Extracted records ->
:::

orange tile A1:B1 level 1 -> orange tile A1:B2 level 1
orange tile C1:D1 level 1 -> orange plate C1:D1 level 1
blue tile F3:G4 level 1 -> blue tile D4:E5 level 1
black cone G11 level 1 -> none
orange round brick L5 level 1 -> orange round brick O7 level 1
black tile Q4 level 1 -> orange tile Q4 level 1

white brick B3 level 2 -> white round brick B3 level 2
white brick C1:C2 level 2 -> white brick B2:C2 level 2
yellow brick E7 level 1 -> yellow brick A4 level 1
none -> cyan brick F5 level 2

:::

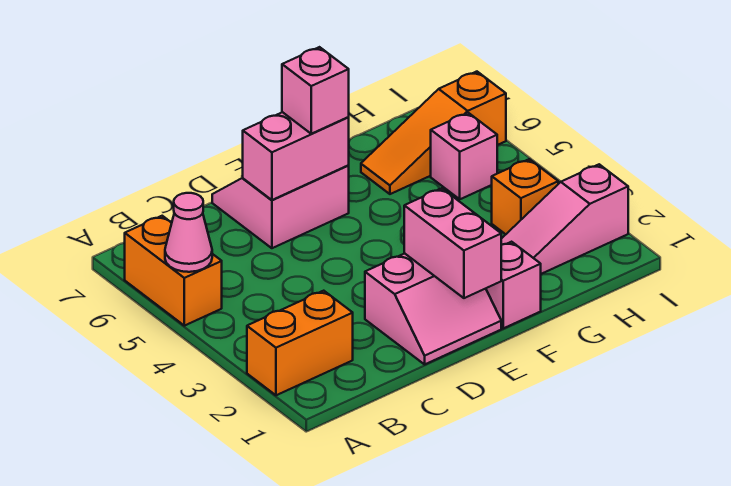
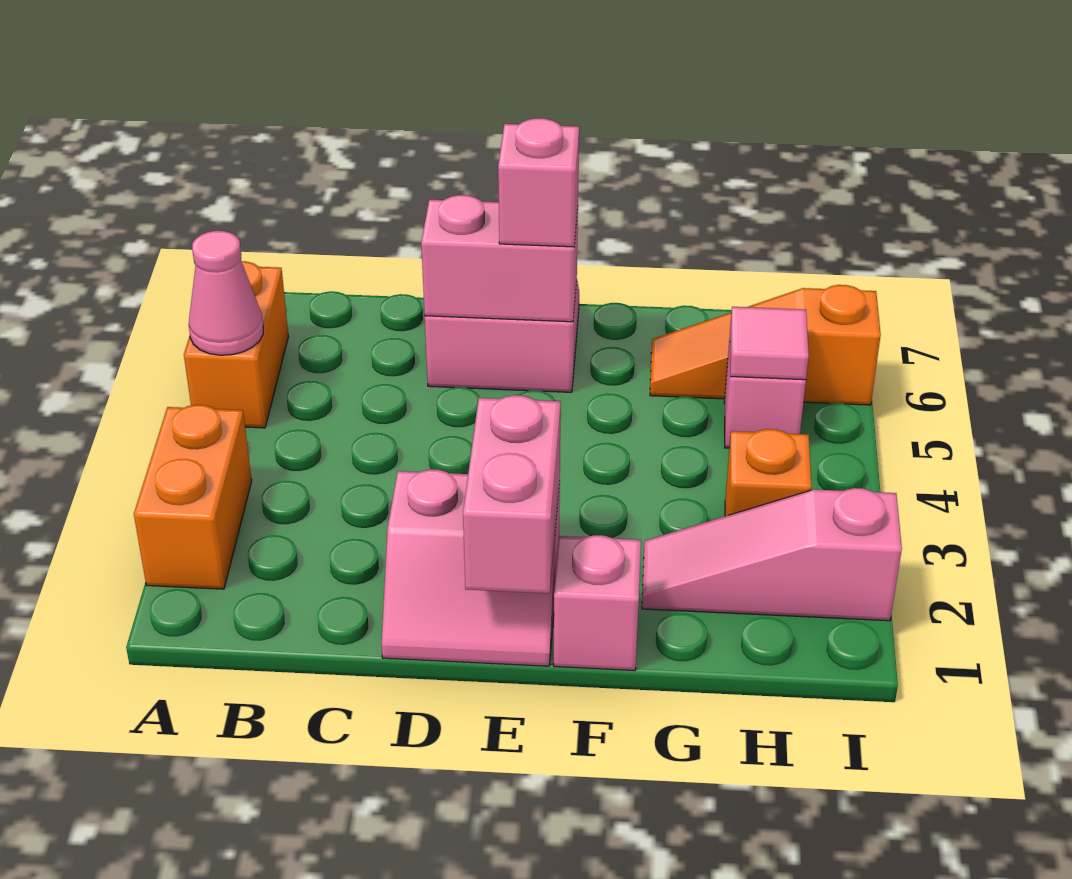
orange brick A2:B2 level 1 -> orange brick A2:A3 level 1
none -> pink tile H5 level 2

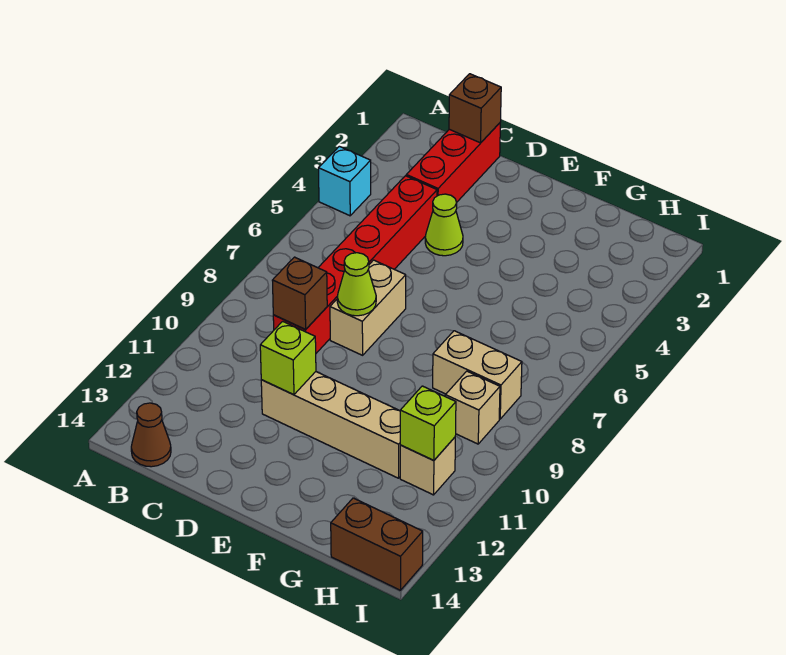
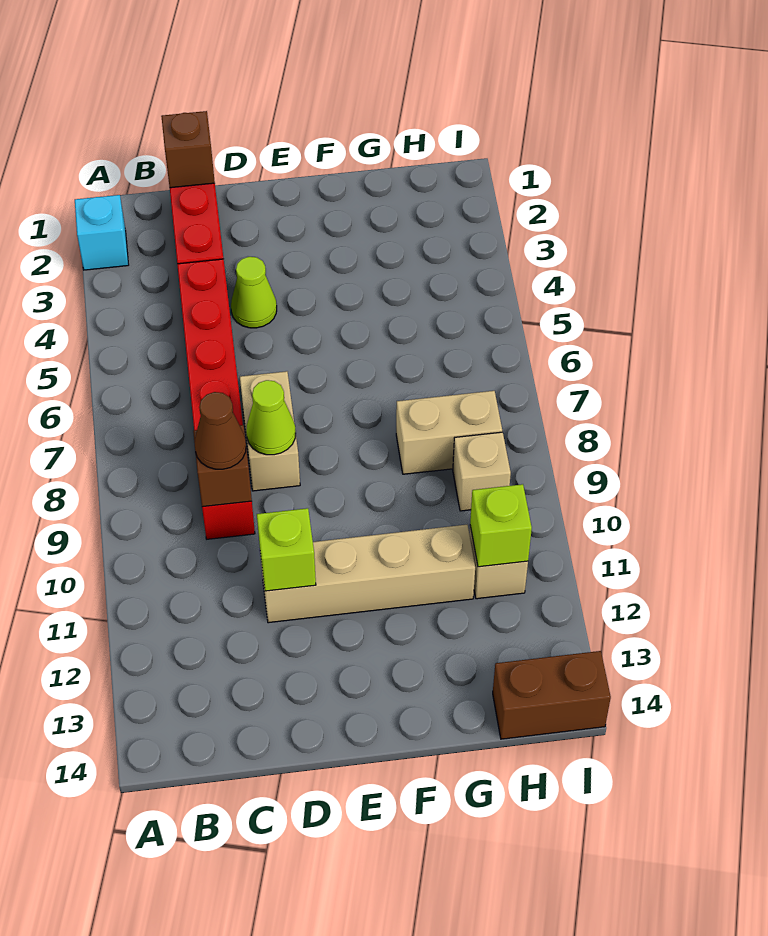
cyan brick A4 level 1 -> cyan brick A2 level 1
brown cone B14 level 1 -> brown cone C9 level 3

:::

Task to complete ->
Would you print, exactly as written, every line above from the one holding "white brick C1:C2" through the one holding "none -> cyan brick F5 level 2", with both included and no other lines?

Solved problem ->
white brick C1:C2 level 2 -> white brick B2:C2 level 2
yellow brick E7 level 1 -> yellow brick A4 level 1
none -> cyan brick F5 level 2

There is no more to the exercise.